Edit difference data
-*-

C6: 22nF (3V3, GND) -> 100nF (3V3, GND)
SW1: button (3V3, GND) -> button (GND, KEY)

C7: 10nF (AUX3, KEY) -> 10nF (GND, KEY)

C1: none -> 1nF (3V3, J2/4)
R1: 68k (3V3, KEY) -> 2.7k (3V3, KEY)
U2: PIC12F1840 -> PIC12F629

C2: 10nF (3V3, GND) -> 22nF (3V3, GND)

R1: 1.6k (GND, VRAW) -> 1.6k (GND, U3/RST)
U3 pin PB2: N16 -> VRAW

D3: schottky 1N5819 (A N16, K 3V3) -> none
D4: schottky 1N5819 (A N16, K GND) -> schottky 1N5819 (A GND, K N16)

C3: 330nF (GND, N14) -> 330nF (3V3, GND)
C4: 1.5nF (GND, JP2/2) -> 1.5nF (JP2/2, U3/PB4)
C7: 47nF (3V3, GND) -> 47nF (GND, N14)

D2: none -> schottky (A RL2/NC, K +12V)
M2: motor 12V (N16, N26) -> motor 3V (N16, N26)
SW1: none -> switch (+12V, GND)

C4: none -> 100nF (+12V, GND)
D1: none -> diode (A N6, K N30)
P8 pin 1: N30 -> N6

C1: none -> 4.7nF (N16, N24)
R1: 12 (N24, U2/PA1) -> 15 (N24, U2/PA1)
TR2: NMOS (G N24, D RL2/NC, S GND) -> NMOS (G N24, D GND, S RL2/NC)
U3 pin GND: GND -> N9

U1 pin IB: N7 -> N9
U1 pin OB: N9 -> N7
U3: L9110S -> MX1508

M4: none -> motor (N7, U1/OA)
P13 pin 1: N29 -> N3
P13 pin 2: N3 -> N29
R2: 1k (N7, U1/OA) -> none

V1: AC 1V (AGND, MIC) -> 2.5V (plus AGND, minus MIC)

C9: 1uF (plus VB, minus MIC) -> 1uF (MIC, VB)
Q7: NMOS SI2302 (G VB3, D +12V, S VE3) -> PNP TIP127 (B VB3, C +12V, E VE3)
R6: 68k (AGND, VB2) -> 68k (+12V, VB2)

-*-

An exact repetition of all the entries is required.

C6: 22nF (3V3, GND) -> 100nF (3V3, GND)
SW1: button (3V3, GND) -> button (GND, KEY)

C7: 10nF (AUX3, KEY) -> 10nF (GND, KEY)

C1: none -> 1nF (3V3, J2/4)
R1: 68k (3V3, KEY) -> 2.7k (3V3, KEY)
U2: PIC12F1840 -> PIC12F629

C2: 10nF (3V3, GND) -> 22nF (3V3, GND)

R1: 1.6k (GND, VRAW) -> 1.6k (GND, U3/RST)
U3 pin PB2: N16 -> VRAW

D3: schottky 1N5819 (A N16, K 3V3) -> none
D4: schottky 1N5819 (A N16, K GND) -> schottky 1N5819 (A GND, K N16)

C3: 330nF (GND, N14) -> 330nF (3V3, GND)
C4: 1.5nF (GND, JP2/2) -> 1.5nF (JP2/2, U3/PB4)
C7: 47nF (3V3, GND) -> 47nF (GND, N14)

D2: none -> schottky (A RL2/NC, K +12V)
M2: motor 12V (N16, N26) -> motor 3V (N16, N26)
SW1: none -> switch (+12V, GND)

C4: none -> 100nF (+12V, GND)
D1: none -> diode (A N6, K N30)
P8 pin 1: N30 -> N6

C1: none -> 4.7nF (N16, N24)
R1: 12 (N24, U2/PA1) -> 15 (N24, U2/PA1)
TR2: NMOS (G N24, D RL2/NC, S GND) -> NMOS (G N24, D GND, S RL2/NC)
U3 pin GND: GND -> N9

U1 pin IB: N7 -> N9
U1 pin OB: N9 -> N7
U3: L9110S -> MX1508

M4: none -> motor (N7, U1/OA)
P13 pin 1: N29 -> N3
P13 pin 2: N3 -> N29
R2: 1k (N7, U1/OA) -> none

V1: AC 1V (AGND, MIC) -> 2.5V (plus AGND, minus MIC)

C9: 1uF (plus VB, minus MIC) -> 1uF (MIC, VB)
Q7: NMOS SI2302 (G VB3, D +12V, S VE3) -> PNP TIP127 (B VB3, C +12V, E VE3)
R6: 68k (AGND, VB2) -> 68k (+12V, VB2)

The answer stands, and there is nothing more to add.